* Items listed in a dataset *
========================

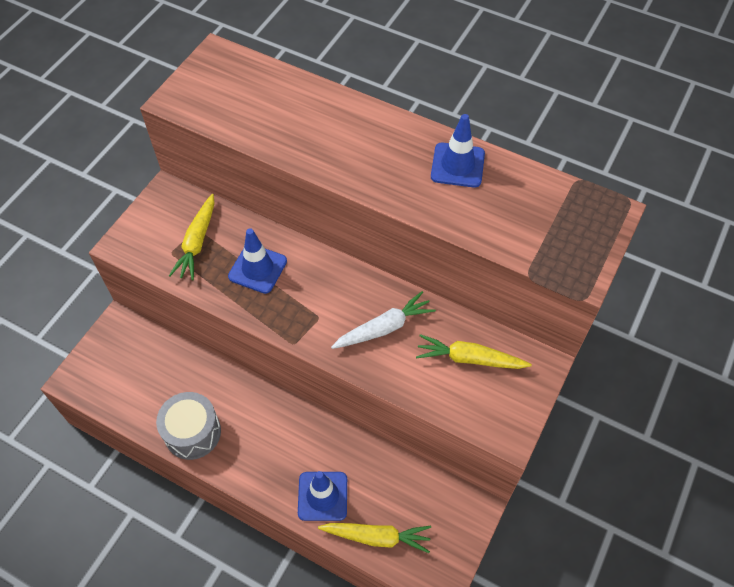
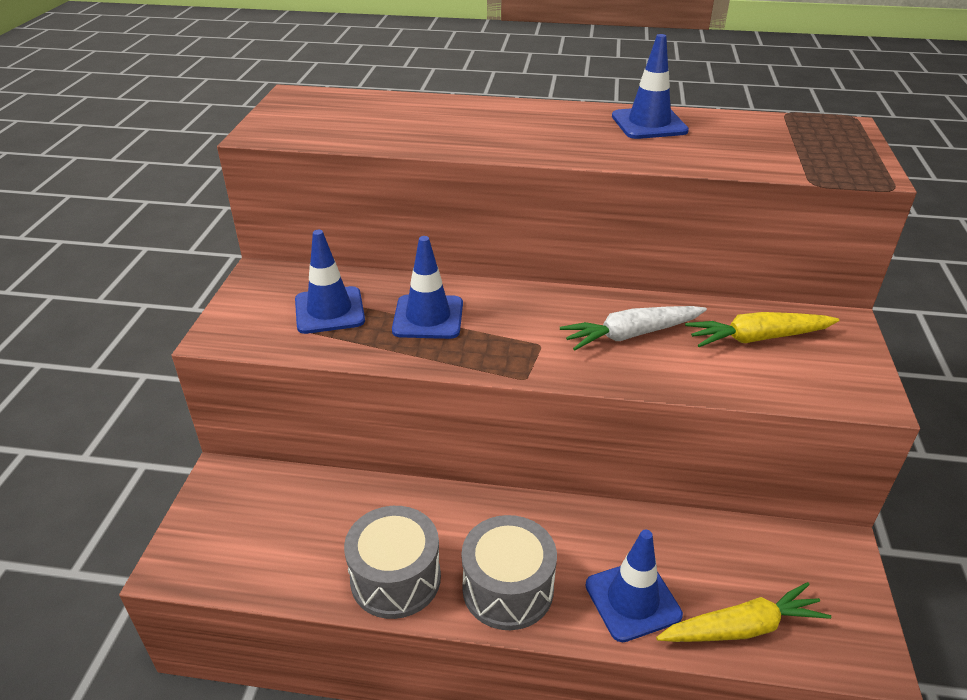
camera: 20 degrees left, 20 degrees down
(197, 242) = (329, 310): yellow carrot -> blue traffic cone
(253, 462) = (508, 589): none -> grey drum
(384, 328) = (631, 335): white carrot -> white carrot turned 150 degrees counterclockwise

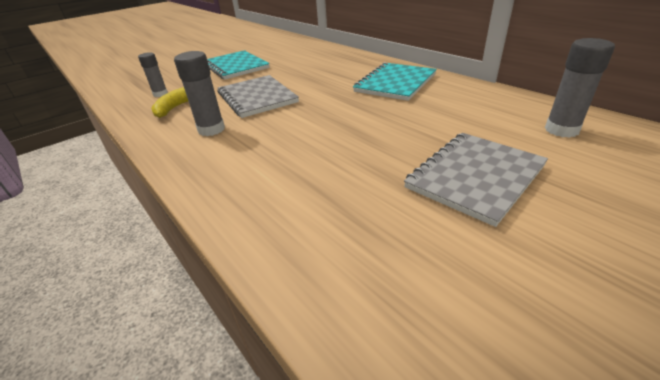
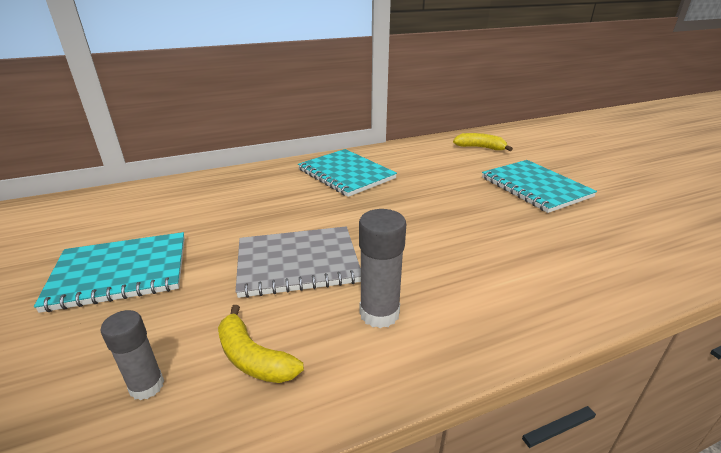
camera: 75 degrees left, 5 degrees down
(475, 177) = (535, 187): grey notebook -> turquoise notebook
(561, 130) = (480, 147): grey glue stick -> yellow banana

========================

* What needs to be done *
All of the records should be output exactly as they stand, with pictures omitted.

* Exercise response *
camera: 20 degrees left, 20 degrees down
(197, 242) = (329, 310): yellow carrot -> blue traffic cone
(253, 462) = (508, 589): none -> grey drum
(384, 328) = (631, 335): white carrot -> white carrot turned 150 degrees counterclockwise

camera: 75 degrees left, 5 degrees down
(475, 177) = (535, 187): grey notebook -> turquoise notebook
(561, 130) = (480, 147): grey glue stick -> yellow banana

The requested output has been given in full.